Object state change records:
>>>>
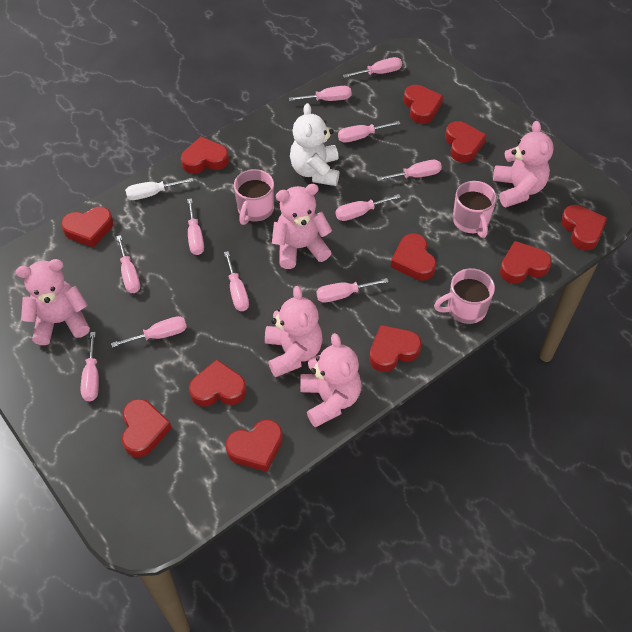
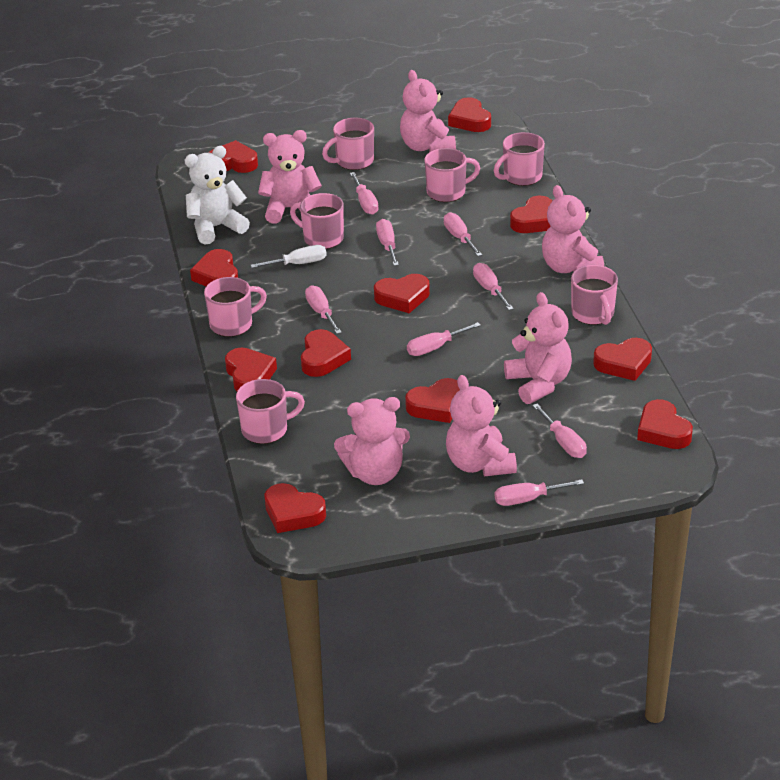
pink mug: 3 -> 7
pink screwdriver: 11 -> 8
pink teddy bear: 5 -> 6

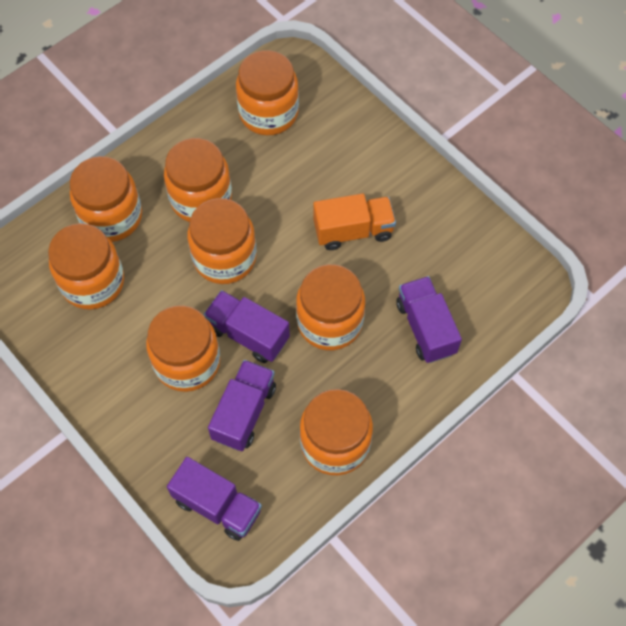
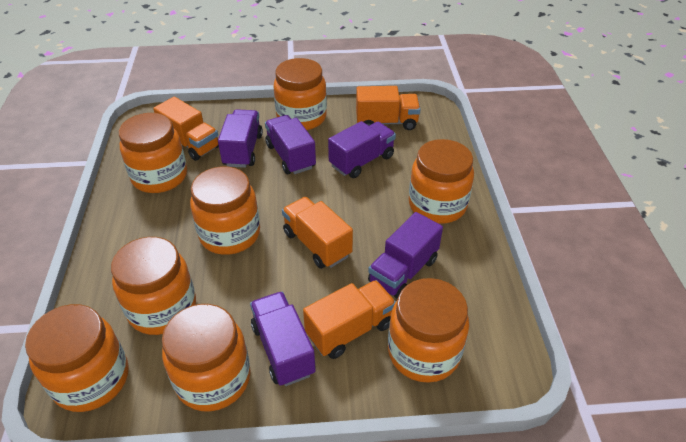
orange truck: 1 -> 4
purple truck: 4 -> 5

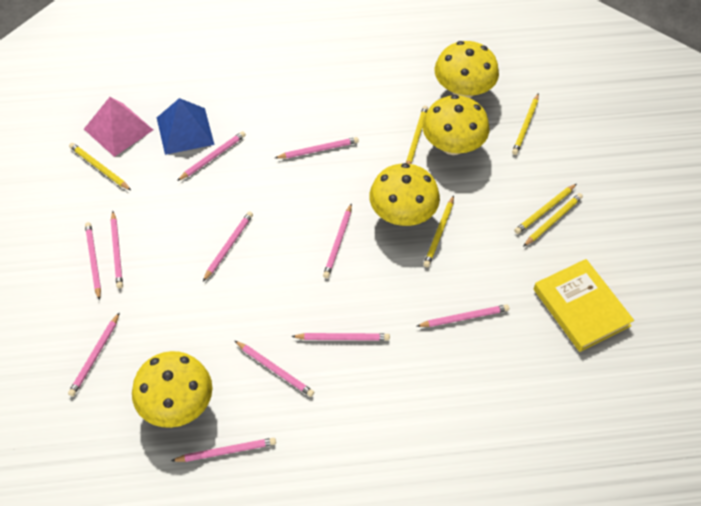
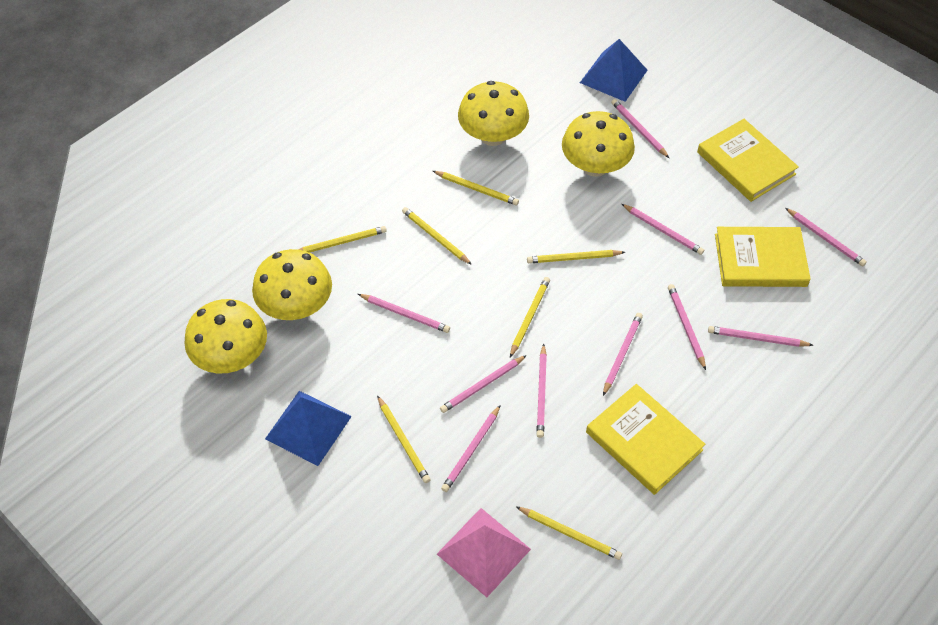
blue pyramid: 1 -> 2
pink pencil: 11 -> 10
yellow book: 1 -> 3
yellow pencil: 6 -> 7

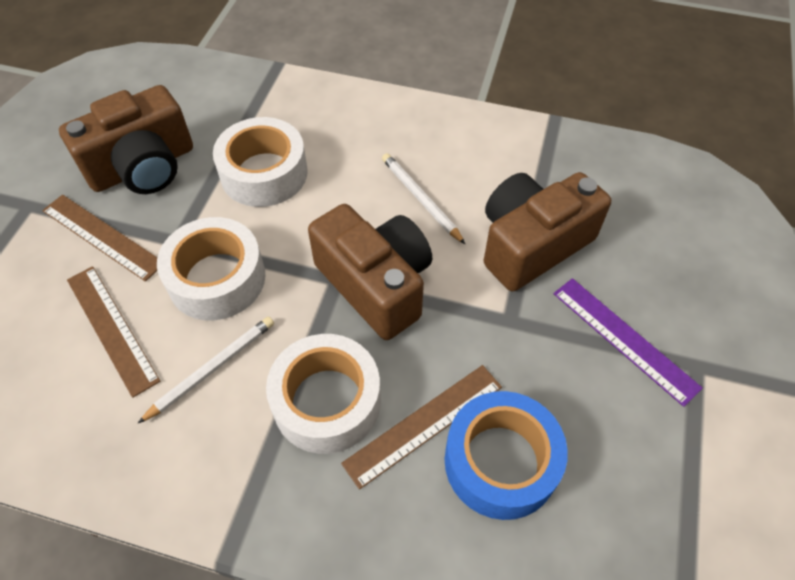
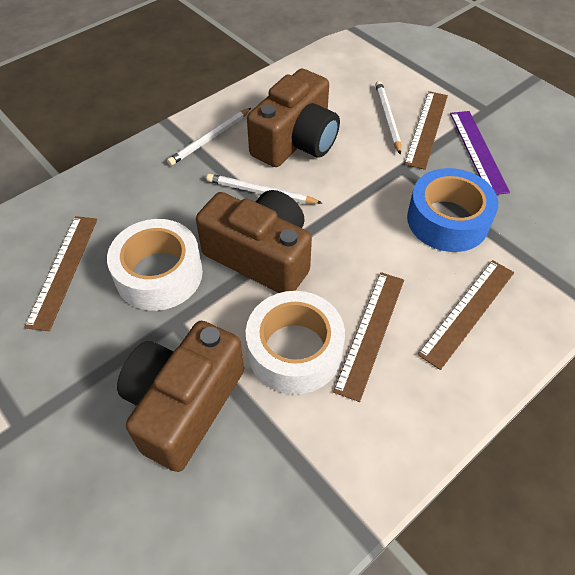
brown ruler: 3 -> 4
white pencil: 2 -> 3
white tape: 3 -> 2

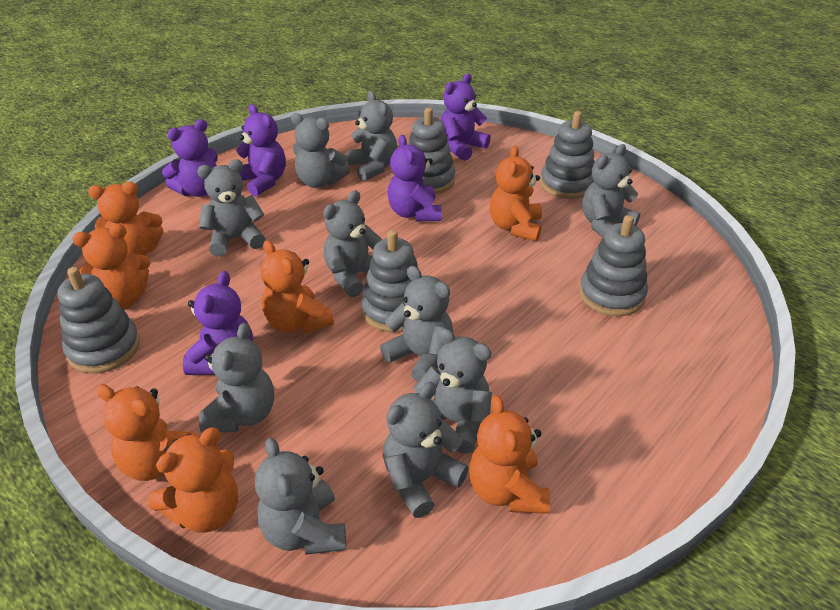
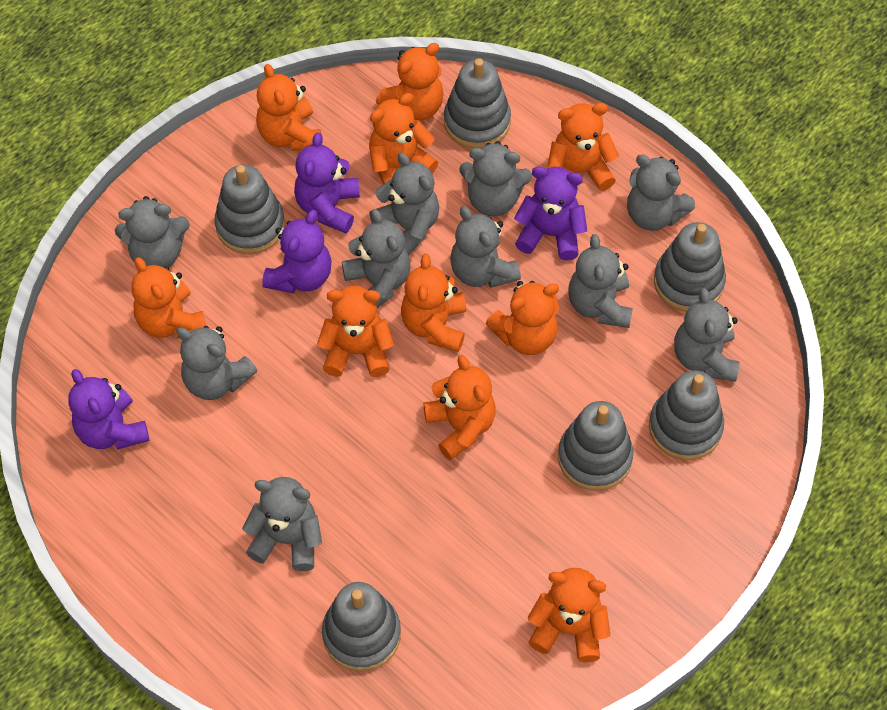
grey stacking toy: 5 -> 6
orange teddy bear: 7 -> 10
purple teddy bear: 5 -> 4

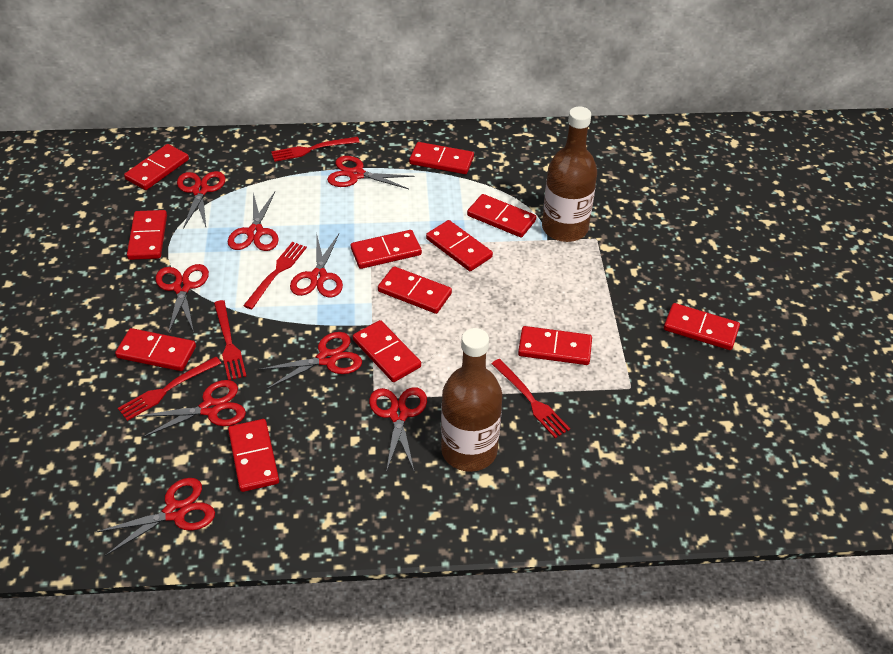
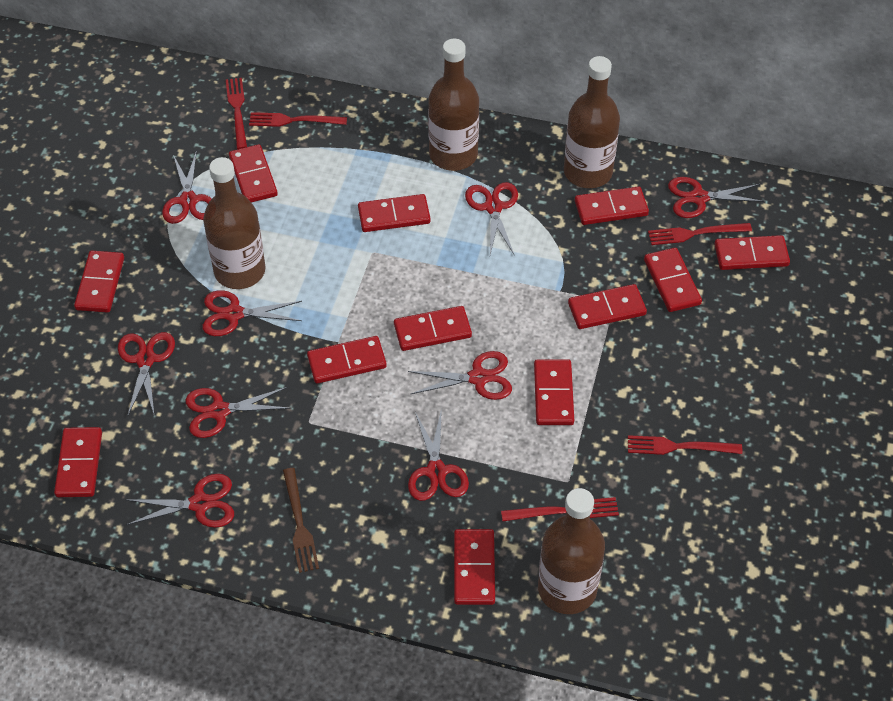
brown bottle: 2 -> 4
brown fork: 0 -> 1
<<<<
--- Work task ---
In the records above, which lines hold the string "bear"? Copy each one.

--- Task solution ---
pink teddy bear: 5 -> 6
orange teddy bear: 7 -> 10
purple teddy bear: 5 -> 4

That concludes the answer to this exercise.